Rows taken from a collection
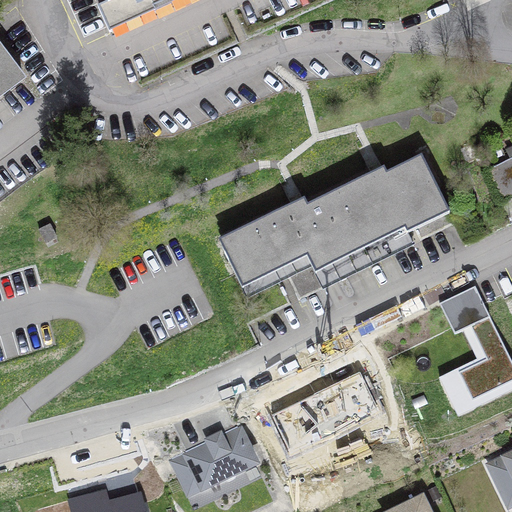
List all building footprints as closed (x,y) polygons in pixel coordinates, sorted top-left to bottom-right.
[(106,0),(109,5),(99,9),(111,35),(186,0),(106,0)] [(21,79),(0,51),(0,95),(8,89),(21,79)] [(377,172),(307,207),(303,200),(295,204),(225,239),(228,245),(222,248),(247,297),(312,265),(323,289),(413,245),(408,234),(448,214),(421,157),(386,175),(383,169),(377,172)] [(511,158),(484,172),(499,202),(511,195),(511,158)] [(39,231),(46,244),(57,239),(50,225),(39,231)] [(511,364),(475,287),(439,304),(454,335),(470,328),(486,360),(441,381),(455,410),(511,382),(511,364)] [(237,426),(166,460),(188,500),(257,467),(237,426)] [(511,454),(489,465),(508,505),(511,503),(511,454)] [(109,511),(104,493),(71,503),(73,511),(142,511),(140,504),(110,511),(109,511)] [(430,511),(423,497),(390,511),(430,511)]
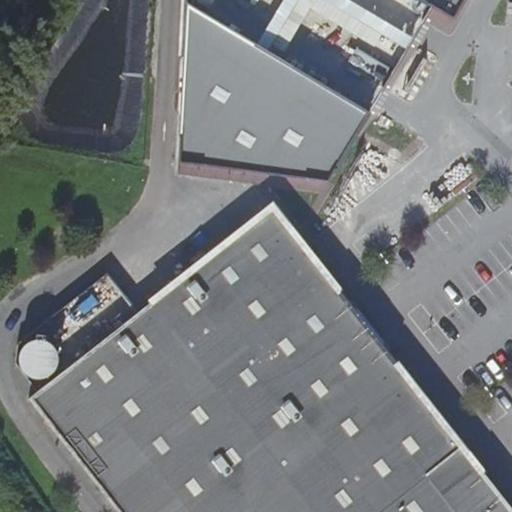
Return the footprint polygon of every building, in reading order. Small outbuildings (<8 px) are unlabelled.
[(182,0),(173,159),(321,180),(363,112),(189,5),(191,0),(182,0)] [(449,0),(409,0),(437,19),(449,0)] [(458,511),(430,476),(462,450),(273,208),(139,314),(39,393),(31,399),(119,511),(458,511)] [(39,393),(139,314),(108,275),(18,346),(17,364),(39,393)] [(511,511),(462,450),(430,476),(458,511),(511,511)]
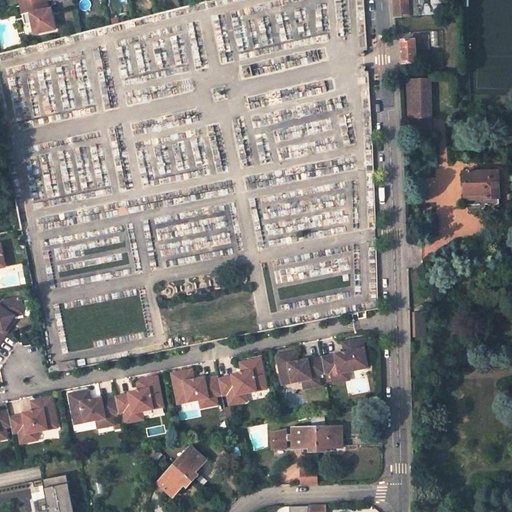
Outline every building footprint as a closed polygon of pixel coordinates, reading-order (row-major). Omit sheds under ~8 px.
[(394,0),(396,16),(410,16),(409,0),(394,0)] [(420,15),(418,0),(409,0),(410,16),(420,15)] [(44,1),(21,5),(22,15),(30,13),(32,23),(34,33),(55,29),(51,8),(46,9),(44,1)] [(30,13),(22,15),(24,25),(32,23),(30,13)] [(416,41),(402,41),(403,63),(416,62),(416,53),(416,41)] [(431,117),(430,80),(413,80),(414,117),(431,117)] [(499,172),(465,173),(466,203),(467,205),(468,205),(469,206),(469,210),(483,209),(485,209),(486,207),(487,205),(500,204),(499,172)] [(13,319),(24,317),(21,299),(0,303),(0,344),(8,335),(4,332),(13,319)] [(426,337),(426,312),(416,313),(417,338),(426,337)] [(348,372),(370,368),(364,337),(351,340),(353,350),(344,351),(334,353),(335,355),(321,358),(324,373),(330,372),(333,384),(342,382),(340,373),(348,372)] [(353,350),(351,340),(342,342),(344,351),(353,350)] [(286,353),(288,362),(297,360),(295,351),(286,353)] [(302,381),(309,380),(311,389),(320,387),(318,375),(324,373),(321,358),(308,360),(307,359),(297,360),(288,362),(286,353),(275,355),(280,385),(302,381)] [(235,395),(244,393),(265,388),(259,359),(248,361),(251,372),(241,374),(231,375),(232,377),(218,380),(221,396),(227,394),(229,405),(236,403),(235,395)] [(238,363),(241,374),(251,372),(248,361),(238,363)] [(350,380),(348,372),(340,373),(342,382),(350,380)] [(185,385),(195,383),(193,373),(183,375),(185,385)] [(198,402),(208,400),(209,409),(217,407),(215,397),(221,396),(218,380),(207,382),(206,381),(195,383),(185,385),(183,375),(174,377),(179,406),(198,402)] [(134,415),(143,413),(165,409),(159,379),(146,382),(148,392),(138,394),(129,395),(129,398),(116,400),(117,401),(120,416),(125,415),(127,426),(136,424),(134,415)] [(311,389),(309,380),(302,381),(303,390),(311,389)] [(138,394),(148,392),(146,382),(136,384),(138,394)] [(82,395),(84,405),(94,403),(92,393),(82,395)] [(244,393),(235,395),(236,403),(245,401),(244,393)] [(94,403),(84,405),(82,395),(72,397),(78,426),(99,422),(107,420),(109,429),(116,428),(114,417),(120,416),(117,401),(101,403),(101,402),(94,403)] [(32,413),(21,415),(22,416),(10,419),(12,429),(13,435),(18,434),(20,445),(30,443),(28,435),(36,433),(57,429),(51,399),(39,401),(41,411),(32,413)] [(209,409),(208,400),(198,402),(200,410),(209,409)] [(32,413),(41,411),(39,401),(30,403),(32,413)] [(0,441),(7,440),(5,431),(12,429),(10,419),(9,412),(0,413),(0,441)] [(134,415),(136,424),(144,423),(143,413),(134,415)] [(99,422),(101,430),(109,429),(107,420),(99,422)] [(341,448),(340,426),(316,428),(317,453),(325,452),(325,449),(341,448)] [(316,428),(292,429),(292,435),(293,442),(293,450),(309,449),(309,453),(317,453),(316,428)] [(285,431),(273,434),(273,451),(286,450),(286,443),(293,442),(292,435),(285,436),(285,431)] [(37,442),(36,433),(28,435),(30,443),(37,442)] [(160,450),(187,444),(186,439),(159,444),(160,450)] [(206,459),(190,445),(173,464),(191,480),(197,474),(194,472),(206,459)] [(153,446),(147,453),(155,459),(161,452),(153,446)] [(73,511),(66,475),(57,476),(55,462),(38,463),(41,479),(32,481),(33,487),(43,485),(44,491),(47,490),(49,498),(36,501),(38,511),(40,511),(47,510),(47,511),(73,511)] [(173,464),(156,483),(172,496),(183,484),(186,487),(191,480),(173,464)] [(302,484),(311,484),(311,477),(316,477),(315,470),(301,470),(302,484)]
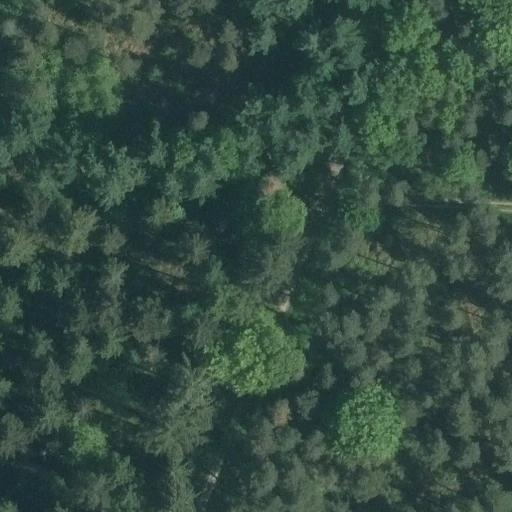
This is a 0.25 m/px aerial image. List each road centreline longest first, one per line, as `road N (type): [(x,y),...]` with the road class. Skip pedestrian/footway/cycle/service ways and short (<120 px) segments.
road 1 (track): [(203,511),(408,0)]
road 2 (track): [(329,201),(511,207)]
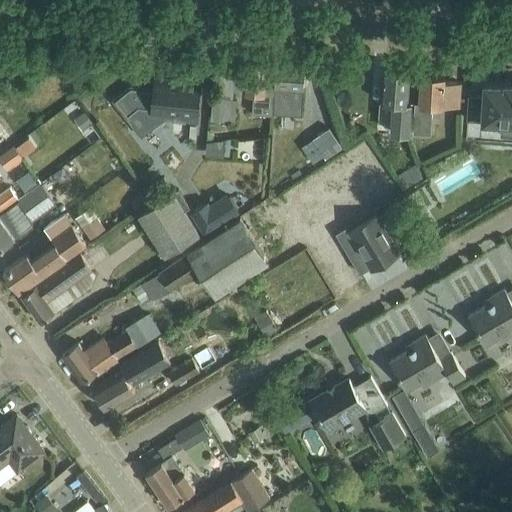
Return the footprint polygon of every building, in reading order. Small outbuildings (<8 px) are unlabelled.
[(272,113),(275,64),(265,63),(265,62),(245,61),(243,90),(253,91),(251,112),(272,113)] [(275,64),(272,113),(273,113),(301,115),(302,87),(304,65),(275,63),(275,64)] [(408,132),(410,102),(406,102),(408,73),(383,71),(382,100),(393,101),(391,131),(408,132)] [(460,81),(444,80),(444,74),(421,73),(419,103),(414,102),(412,132),(429,133),(431,103),(458,105),(460,81)] [(197,122),(201,81),(179,79),(178,81),(155,78),(155,76),(154,76),(153,82),(153,89),(141,88),(131,87),(124,93),(115,100),(142,133),(163,116),(172,117),(171,120),(197,122)] [(483,96),(469,95),(468,119),(481,119),(481,121),(502,123),(501,135),(511,135),(511,81),(504,81),(504,83),(484,82),(483,96)] [(233,121),(236,99),(212,96),(210,118),(233,121)] [(84,109),(74,116),(83,128),(93,120),(84,109)] [(0,149),(17,138),(2,117),(0,117),(0,149)] [(329,127),(314,137),(325,154),(327,156),(341,147),(329,127)] [(29,138),(18,146),(24,156),(36,147),(29,138)] [(206,142),(205,154),(223,155),(225,139),(206,142)] [(0,159),(6,167),(21,156),(13,145),(0,154),(0,159)] [(438,181),(445,193),(485,170),(478,158),(438,181)] [(399,173),(407,185),(423,174),(416,162),(399,173)] [(40,183),(17,200),(31,220),(54,204),(40,183)] [(0,207),(17,196),(10,186),(0,192),(0,207)] [(139,212),(164,253),(198,231),(173,190),(139,212)] [(237,209),(227,193),(208,206),(205,203),(193,211),(205,230),(237,209)] [(143,194),(132,201),(137,208),(147,201),(143,194)] [(12,204),(0,212),(0,246),(15,236),(14,235),(28,225),(27,224),(12,204)] [(374,216),(350,230),(359,246),(372,268),(385,260),(400,252),(399,250),(386,229),(398,221),(390,209),(378,216),(377,214),(374,216)] [(44,226),(53,239),(56,242),(33,258),(28,251),(4,268),(19,289),(87,242),(65,212),(44,226)] [(98,215),(81,226),(91,239),(107,228),(98,215)] [(239,217),(159,269),(170,286),(171,287),(199,269),(215,294),(267,260),(239,217)] [(434,223),(424,229),(431,240),(441,234),(434,223)] [(48,274),(21,293),(40,320),(55,309),(47,298),(51,295),(47,290),(55,284),(58,289),(87,268),(90,265),(80,251),(68,260),(48,274)] [(170,286),(159,269),(144,279),(155,296),(170,286)] [(493,301),(469,315),(486,344),(510,330),(511,332),(511,299),(505,288),(491,297),(493,301)] [(102,313),(105,327),(125,323),(122,309),(102,313)] [(266,310),(255,316),(260,325),(271,320),(266,310)] [(150,311),(126,325),(138,343),(161,329),(150,311)] [(117,356),(137,344),(127,328),(106,341),(108,344),(90,358),(78,341),(62,352),(82,379),(95,370),(97,372),(118,357),(117,356)] [(415,346),(390,360),(407,390),(431,375),(434,380),(447,372),(454,383),(466,376),(452,351),(441,358),(427,334),(412,342),(415,346)] [(121,369),(93,386),(105,406),(134,389),(132,385),(129,379),(167,358),(164,353),(157,341),(118,363),(121,369)] [(176,382),(199,368),(192,356),(169,370),(176,382)] [(315,408),(298,418),(302,425),(319,415),(327,429),(365,406),(370,415),(374,422),(387,446),(407,435),(394,411),(380,418),(376,411),(388,404),(371,375),(354,385),(350,378),(335,387),(327,392),(326,392),(311,401),(315,408)] [(432,396),(445,397),(446,384),(433,383),(432,396)] [(402,412),(414,405),(404,388),(392,395),(402,412)] [(0,483),(19,469),(45,449),(18,413),(0,425),(0,483)] [(200,418),(175,433),(185,449),(210,434),(200,418)] [(261,426),(250,431),(255,441),(265,436),(261,426)] [(432,437),(420,444),(427,456),(439,449),(432,437)] [(170,505),(196,487),(173,453),(147,471),(170,505)] [(181,511),(220,511),(242,499),(249,510),(270,496),(252,467),(181,511)] [(89,501),(74,511),(111,511),(108,507),(105,503),(108,501),(83,470),(80,472),(75,477),(100,507),(96,510),(89,501)] [(42,511),(52,511),(57,508),(46,495),(36,504),(42,511)]
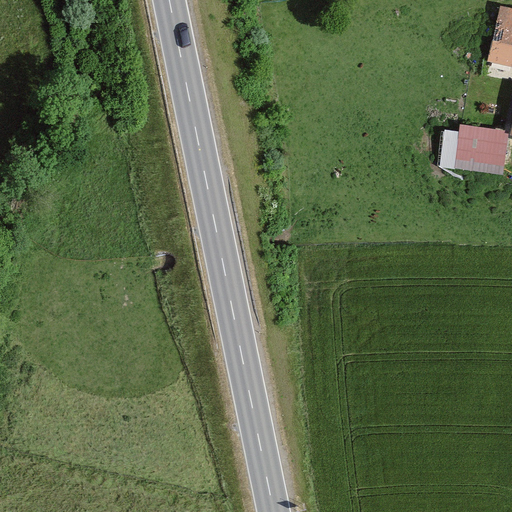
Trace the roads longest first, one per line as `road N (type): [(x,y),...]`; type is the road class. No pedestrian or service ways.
road 1 (track): [(473,0),(394,42),(401,234),(270,239),(132,268)]
road 2 (primary): [(168,0),(274,511)]
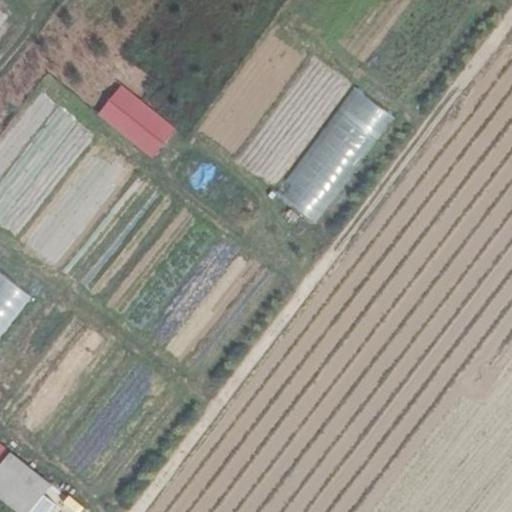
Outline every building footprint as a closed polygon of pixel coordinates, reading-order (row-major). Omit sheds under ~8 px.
[(281,197),(325,223),(394,109),(350,83),(281,197)] [(155,159),(180,129),(125,84),(100,113),(155,159)] [(0,265),(0,333),(33,289),(0,265)] [(50,452),(74,426),(58,411),(34,437),(50,452)] [(0,441),(0,468),(14,452),(0,441)] [(14,451),(0,470),(0,495),(22,511),(54,511),(60,505),(48,496),(57,484),(14,451)]
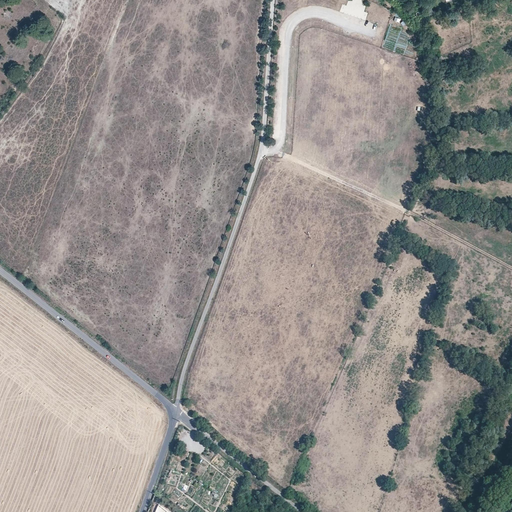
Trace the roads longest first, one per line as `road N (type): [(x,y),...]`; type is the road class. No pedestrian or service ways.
road 1 (unclassified): [(176,410),(261,150),(273,0)]
road 2 (tertiary): [(176,410),(0,269)]
road 3 (track): [(176,410),(301,511)]
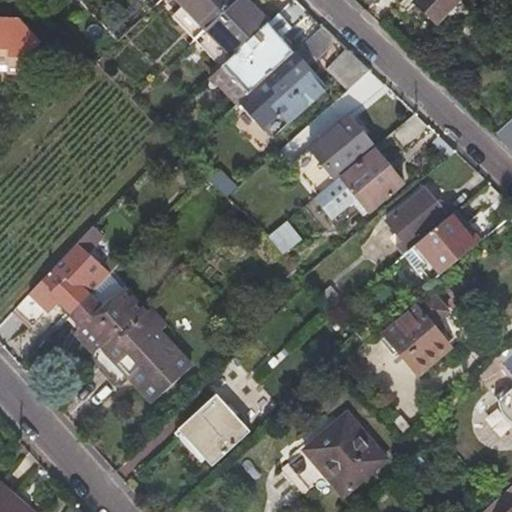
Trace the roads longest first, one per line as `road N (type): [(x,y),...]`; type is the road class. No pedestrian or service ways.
road 1 (residential): [(320,0),(511,182)]
road 2 (residential): [(0,381),(116,511)]
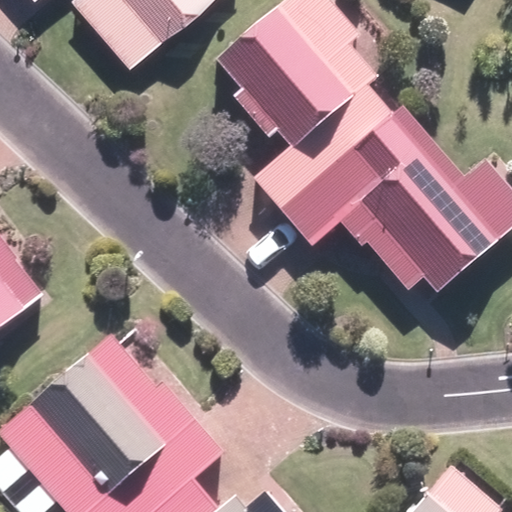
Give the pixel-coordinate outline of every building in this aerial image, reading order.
[(66,0),(65,2),(123,70),(205,0),(66,0)] [(429,301),(511,231),(511,200),(480,163),(457,183),(396,111),(387,118),(363,90),(371,82),(345,51),(355,43),(318,0),(287,0),(210,65),(236,95),(225,104),(259,144),(270,135),(286,153),(248,186),(305,253),(333,229),(354,253),(359,249),(400,298),(415,285),(429,301)] [(0,331),(41,300),(0,247),(0,331)] [(0,450),(2,453),(0,454),(0,497),(12,511),(276,511),(263,497),(244,511),(234,500),(219,511),(216,511),(192,484),(219,461),(156,388),(151,392),(107,341),(0,431),(0,450)] [(491,511),(443,473),(411,511),(491,511)]
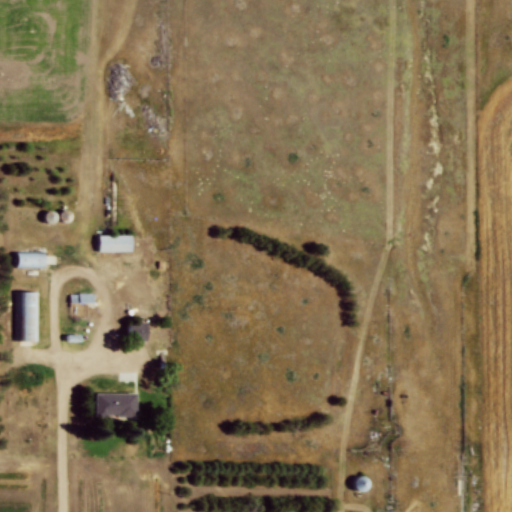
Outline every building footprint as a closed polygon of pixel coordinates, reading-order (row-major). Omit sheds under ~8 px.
[(97,234),(130,233),(131,252),(97,253),(97,234)] [(15,250),(44,250),(44,267),(15,267),(15,250)] [(15,291),(35,290),(36,338),(15,338),(15,291)] [(69,293),(90,292),(91,300),(69,301),(69,293)] [(128,321),(145,321),(145,339),(128,339),(128,321)] [(93,393),(135,391),(136,414),(94,415),(93,393)]
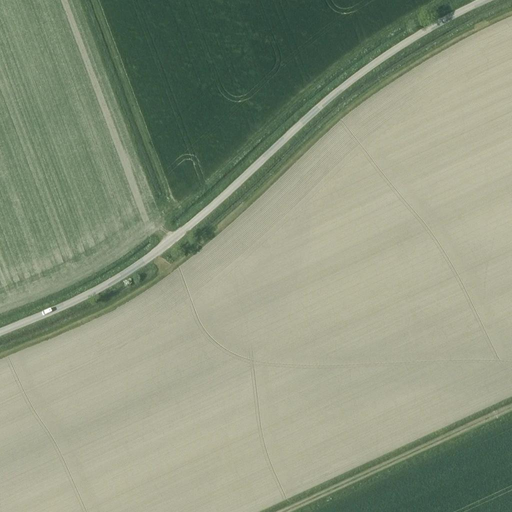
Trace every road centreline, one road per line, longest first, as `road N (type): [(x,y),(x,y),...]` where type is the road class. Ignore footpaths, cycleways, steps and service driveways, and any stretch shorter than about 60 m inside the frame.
road 1 (tertiary): [(0,330),(68,303),(155,252),(333,93),(485,0)]
road 2 (track): [(277,511),(511,406)]
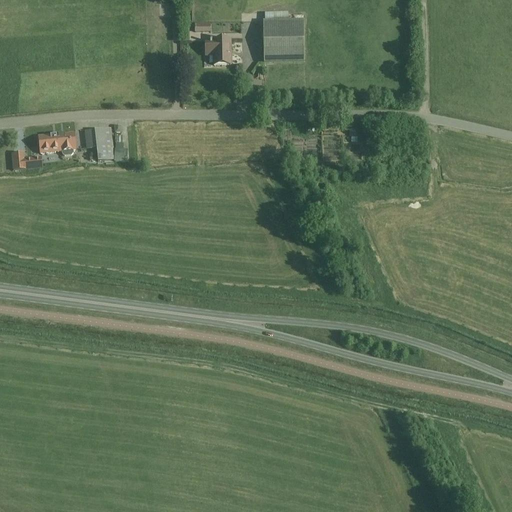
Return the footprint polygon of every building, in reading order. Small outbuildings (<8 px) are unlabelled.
[(263,22),(264,64),(304,63),(303,21),(263,22)] [(195,32),(210,32),(210,24),(195,24),(195,32)] [(214,66),(230,66),(230,41),(213,41),(213,42),(205,42),(205,56),(213,56),(214,66)] [(97,162),(112,160),(109,131),(89,132),(90,148),(96,148),(97,162)] [(73,153),(73,151),(75,151),(74,134),(58,135),(60,152),(62,152),(62,155),(65,157),(71,156),(73,153)] [(60,152),(58,135),(39,137),(41,154),(60,152)] [(127,151),(114,151),(113,163),(126,163),(126,159),(127,159),(127,151)] [(13,171),(43,169),(42,159),(12,161),(13,171)]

== TASK INSTRUCTIONS ==
Please reproduce the rows word for word, starting with the line that contains "Trace every road" and going on through the last row, both ends included. Leave the pictures out of your answer.

== OUTPUT FOR THIS EXERCISE ==
Trace every road centreline, one road per line, longest first, as `road N (type): [(x,y),(x,y),...]` where type is the road class. Ignore footpaths, cycleways, steps and service driveways, and any stretch shorter than about 60 m inside the frame.
road 1 (tertiary): [(0,330),(68,303),(155,252),(333,93),(485,0)]
road 2 (track): [(277,511),(511,406)]
Return the footprint polygon of every building, in reading order. Small outbuildings (<8 px) are unlabelled.
[(263,22),(264,64),(304,63),(303,21),(263,22)] [(195,32),(210,32),(210,24),(195,24),(195,32)] [(214,66),(230,66),(230,41),(213,41),(213,42),(205,42),(205,56),(213,56),(214,66)] [(97,162),(112,160),(109,131),(89,132),(90,148),(96,148),(97,162)] [(73,153),(73,151),(75,151),(74,134),(58,135),(60,152),(62,152),(62,155),(65,157),(71,156),(73,153)] [(60,152),(58,135),(39,137),(41,154),(60,152)] [(127,151),(114,151),(113,163),(126,163),(126,159),(127,159),(127,151)] [(13,171),(43,169),(42,159),(12,161),(13,171)]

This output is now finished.